(Exercise aim) Word for word, set down every line of the entries below from the line with "green brick B4:B6" to the line with "none -> red slope D7:F7 level 1 top D", including both, and no other line.

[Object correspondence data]
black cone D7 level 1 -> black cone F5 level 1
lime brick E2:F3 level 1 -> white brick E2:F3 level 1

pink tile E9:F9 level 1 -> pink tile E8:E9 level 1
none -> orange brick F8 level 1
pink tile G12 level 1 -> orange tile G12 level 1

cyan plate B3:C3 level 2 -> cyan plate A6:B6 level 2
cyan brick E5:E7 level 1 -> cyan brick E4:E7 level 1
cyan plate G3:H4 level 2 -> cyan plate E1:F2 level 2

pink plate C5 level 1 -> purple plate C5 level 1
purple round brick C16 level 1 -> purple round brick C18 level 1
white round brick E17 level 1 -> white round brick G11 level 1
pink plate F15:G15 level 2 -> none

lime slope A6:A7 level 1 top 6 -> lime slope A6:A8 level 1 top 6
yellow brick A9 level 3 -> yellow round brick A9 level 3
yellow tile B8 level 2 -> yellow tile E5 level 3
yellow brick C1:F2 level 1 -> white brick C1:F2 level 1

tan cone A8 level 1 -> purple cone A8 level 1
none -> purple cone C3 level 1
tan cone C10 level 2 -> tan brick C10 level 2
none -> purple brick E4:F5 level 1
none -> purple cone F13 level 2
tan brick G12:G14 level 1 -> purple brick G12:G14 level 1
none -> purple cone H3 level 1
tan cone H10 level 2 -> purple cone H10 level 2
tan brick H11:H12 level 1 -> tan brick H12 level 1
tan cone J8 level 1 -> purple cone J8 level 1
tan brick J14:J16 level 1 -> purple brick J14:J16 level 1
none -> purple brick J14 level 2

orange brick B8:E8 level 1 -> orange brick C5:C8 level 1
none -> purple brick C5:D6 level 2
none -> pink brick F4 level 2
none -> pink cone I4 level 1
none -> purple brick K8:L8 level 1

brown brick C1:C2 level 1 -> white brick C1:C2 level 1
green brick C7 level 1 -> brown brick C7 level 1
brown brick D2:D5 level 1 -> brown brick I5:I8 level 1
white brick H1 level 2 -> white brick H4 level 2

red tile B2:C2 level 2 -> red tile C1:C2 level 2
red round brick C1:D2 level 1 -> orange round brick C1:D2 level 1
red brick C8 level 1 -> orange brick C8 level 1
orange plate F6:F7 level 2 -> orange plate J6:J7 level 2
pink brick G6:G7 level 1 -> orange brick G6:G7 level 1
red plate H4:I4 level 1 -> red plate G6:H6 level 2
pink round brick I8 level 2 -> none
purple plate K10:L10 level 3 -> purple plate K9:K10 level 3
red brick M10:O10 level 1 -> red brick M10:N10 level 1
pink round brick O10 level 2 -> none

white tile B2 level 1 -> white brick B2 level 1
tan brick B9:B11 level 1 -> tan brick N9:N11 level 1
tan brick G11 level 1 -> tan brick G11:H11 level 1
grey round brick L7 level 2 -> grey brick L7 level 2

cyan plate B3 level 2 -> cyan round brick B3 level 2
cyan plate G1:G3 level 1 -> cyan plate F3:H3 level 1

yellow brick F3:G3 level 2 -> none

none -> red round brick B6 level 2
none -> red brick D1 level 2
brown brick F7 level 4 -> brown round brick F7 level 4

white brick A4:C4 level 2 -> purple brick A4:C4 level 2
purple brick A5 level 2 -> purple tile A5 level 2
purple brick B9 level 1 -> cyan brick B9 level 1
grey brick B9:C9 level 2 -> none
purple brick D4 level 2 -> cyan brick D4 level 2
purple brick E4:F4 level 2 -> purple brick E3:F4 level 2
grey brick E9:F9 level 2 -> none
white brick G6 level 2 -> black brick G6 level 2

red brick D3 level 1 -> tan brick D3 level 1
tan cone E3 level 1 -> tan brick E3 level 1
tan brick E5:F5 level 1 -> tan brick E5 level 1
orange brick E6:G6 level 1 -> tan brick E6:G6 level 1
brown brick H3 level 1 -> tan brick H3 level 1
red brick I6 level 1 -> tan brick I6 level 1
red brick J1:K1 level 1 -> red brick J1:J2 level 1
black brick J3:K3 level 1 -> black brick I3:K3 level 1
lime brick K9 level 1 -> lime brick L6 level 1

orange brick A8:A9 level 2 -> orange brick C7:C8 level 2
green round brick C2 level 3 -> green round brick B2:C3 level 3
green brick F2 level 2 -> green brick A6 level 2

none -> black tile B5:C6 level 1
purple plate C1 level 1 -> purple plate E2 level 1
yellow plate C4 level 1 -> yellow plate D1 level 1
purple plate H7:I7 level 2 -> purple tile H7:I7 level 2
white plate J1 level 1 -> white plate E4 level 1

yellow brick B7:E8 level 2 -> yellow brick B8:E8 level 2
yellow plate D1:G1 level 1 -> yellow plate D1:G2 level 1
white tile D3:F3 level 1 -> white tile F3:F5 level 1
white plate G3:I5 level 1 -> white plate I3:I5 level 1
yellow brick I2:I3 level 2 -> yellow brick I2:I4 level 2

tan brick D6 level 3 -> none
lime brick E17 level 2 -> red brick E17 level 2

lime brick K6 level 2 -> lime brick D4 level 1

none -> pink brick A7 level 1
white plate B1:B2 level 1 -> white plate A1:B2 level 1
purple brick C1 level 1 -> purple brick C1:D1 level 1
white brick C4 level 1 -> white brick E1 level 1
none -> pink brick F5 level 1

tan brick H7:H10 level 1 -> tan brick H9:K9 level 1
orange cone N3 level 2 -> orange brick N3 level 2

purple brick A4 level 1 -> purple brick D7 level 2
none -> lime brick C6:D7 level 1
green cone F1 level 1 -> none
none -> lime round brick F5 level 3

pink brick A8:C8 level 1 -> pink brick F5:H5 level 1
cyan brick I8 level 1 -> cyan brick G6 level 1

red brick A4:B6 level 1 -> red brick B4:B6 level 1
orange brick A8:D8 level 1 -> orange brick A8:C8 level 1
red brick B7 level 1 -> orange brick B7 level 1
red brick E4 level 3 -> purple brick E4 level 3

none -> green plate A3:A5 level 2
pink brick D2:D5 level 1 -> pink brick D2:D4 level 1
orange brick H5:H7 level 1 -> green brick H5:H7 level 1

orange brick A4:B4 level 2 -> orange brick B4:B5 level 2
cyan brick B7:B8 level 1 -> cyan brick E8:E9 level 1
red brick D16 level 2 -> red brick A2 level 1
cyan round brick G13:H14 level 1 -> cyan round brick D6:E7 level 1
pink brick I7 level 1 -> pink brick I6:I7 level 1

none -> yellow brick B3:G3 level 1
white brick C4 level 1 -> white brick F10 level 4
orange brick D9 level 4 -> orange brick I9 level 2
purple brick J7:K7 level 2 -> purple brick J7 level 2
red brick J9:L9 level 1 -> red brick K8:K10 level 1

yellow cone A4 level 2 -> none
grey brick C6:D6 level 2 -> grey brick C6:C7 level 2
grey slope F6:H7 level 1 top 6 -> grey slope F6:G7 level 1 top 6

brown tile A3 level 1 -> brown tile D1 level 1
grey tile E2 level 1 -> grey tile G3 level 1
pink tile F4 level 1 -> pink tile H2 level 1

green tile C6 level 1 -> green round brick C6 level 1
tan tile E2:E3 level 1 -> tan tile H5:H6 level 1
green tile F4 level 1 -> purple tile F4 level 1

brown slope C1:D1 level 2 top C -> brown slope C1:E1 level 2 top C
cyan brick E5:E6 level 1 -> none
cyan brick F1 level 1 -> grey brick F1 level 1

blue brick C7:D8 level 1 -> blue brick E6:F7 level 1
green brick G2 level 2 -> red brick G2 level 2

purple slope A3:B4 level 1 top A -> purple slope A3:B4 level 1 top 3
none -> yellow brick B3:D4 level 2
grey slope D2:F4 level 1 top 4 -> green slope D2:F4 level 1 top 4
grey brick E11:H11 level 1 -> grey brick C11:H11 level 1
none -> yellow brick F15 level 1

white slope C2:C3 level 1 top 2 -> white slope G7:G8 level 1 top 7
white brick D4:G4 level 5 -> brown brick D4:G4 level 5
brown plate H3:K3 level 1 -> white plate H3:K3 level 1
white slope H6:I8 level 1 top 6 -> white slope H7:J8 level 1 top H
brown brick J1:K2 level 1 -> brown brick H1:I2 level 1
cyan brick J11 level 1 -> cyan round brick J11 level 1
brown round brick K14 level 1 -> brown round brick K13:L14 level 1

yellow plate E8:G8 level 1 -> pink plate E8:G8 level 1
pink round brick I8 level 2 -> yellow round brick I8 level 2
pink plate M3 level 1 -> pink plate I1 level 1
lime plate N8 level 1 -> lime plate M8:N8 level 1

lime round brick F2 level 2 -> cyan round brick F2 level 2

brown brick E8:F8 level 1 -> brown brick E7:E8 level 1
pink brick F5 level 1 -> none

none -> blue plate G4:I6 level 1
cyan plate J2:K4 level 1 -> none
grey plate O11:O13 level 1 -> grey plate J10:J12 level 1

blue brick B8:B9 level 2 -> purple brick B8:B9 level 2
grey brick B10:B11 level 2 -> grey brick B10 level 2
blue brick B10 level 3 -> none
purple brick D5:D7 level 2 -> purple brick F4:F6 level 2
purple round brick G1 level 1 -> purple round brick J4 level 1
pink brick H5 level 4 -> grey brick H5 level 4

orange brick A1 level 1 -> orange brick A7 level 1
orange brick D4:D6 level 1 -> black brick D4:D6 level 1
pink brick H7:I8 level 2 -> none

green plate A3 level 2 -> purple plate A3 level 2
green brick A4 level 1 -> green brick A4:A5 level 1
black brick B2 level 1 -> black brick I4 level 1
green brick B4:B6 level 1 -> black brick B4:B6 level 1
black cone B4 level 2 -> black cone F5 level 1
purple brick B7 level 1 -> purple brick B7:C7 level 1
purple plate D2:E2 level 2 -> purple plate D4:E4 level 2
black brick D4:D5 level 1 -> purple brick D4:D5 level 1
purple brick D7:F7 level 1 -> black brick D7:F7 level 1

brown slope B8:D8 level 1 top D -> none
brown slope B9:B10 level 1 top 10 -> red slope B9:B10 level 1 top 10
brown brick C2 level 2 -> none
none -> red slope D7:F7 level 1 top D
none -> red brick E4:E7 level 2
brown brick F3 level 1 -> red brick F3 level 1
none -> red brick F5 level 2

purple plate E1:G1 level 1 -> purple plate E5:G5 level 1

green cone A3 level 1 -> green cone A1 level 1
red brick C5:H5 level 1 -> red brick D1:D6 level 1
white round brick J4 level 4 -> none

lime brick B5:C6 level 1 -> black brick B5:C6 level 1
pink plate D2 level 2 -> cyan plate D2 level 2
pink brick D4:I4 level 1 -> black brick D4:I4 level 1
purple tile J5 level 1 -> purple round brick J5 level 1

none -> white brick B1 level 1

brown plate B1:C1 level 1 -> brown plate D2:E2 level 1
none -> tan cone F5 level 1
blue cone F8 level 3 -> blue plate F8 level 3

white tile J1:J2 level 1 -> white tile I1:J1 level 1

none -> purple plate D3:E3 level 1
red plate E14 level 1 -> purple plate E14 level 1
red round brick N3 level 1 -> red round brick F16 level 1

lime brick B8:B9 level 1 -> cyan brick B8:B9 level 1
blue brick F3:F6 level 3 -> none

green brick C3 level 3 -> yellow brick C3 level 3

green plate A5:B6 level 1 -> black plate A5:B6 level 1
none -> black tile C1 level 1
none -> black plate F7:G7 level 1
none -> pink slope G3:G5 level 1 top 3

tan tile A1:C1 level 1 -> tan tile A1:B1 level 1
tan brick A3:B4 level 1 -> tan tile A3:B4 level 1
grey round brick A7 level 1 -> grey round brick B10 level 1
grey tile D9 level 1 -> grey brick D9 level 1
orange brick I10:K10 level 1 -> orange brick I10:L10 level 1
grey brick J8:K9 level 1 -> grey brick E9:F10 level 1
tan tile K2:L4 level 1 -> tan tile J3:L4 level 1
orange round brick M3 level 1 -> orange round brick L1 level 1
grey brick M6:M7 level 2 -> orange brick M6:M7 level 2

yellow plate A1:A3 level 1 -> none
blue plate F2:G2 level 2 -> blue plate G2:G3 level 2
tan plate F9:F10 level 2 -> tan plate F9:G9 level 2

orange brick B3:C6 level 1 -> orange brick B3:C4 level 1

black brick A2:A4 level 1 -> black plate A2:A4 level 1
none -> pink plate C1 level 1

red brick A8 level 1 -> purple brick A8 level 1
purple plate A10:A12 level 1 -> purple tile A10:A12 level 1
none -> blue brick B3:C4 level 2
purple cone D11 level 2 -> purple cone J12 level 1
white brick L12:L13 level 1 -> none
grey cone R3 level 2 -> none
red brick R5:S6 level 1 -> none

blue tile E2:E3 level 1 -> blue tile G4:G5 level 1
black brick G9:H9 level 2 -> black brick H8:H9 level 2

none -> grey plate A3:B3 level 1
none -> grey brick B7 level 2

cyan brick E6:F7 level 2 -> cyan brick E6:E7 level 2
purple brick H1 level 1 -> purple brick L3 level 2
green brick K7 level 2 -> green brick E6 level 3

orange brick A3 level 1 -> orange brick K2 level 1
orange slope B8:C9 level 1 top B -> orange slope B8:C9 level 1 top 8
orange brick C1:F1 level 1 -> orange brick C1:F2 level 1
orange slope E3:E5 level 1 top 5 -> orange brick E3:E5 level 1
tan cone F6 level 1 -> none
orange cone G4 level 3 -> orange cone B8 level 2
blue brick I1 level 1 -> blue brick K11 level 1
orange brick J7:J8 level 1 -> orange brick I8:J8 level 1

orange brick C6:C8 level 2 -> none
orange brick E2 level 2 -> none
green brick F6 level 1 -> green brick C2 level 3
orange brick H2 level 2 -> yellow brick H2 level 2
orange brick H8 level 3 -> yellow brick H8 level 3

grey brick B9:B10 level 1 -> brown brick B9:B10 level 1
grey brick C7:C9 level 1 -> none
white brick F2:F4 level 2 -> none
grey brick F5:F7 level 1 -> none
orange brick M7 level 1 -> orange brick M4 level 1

(Response area)
green brick B4:B6 level 1 -> black brick B4:B6 level 1
black cone B4 level 2 -> black cone F5 level 1
purple brick B7 level 1 -> purple brick B7:C7 level 1
purple plate D2:E2 level 2 -> purple plate D4:E4 level 2
black brick D4:D5 level 1 -> purple brick D4:D5 level 1
purple brick D7:F7 level 1 -> black brick D7:F7 level 1

brown slope B8:D8 level 1 top D -> none
brown slope B9:B10 level 1 top 10 -> red slope B9:B10 level 1 top 10
brown brick C2 level 2 -> none
none -> red slope D7:F7 level 1 top D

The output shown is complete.